## Start

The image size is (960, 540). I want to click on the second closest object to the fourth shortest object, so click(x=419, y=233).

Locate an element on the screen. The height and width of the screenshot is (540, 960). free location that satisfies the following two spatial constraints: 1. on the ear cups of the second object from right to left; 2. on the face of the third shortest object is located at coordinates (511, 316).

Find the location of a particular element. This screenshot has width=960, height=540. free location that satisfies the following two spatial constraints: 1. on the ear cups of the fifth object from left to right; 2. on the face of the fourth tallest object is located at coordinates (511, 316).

## End
## Start

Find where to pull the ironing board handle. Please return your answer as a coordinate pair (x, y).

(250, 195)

## End
## Start

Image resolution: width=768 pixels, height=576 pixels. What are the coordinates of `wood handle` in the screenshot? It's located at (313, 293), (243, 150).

## End

▸ Work to do:
Rewrite the listing from the line containing "The image size" through the line containing "Locate an element", both included, with "object" changed to "item" and nothing else altered.

▸ Finished exercise:
The image size is (960, 540). I want to click on the second closest item to the fourth shortest item, so click(x=419, y=233).

Locate an element on the screen. The height and width of the screenshot is (540, 960). free location that satisfies the following two spatial constraints: 1. on the ear cups of the second item from right to left; 2. on the face of the third shortest item is located at coordinates (511, 316).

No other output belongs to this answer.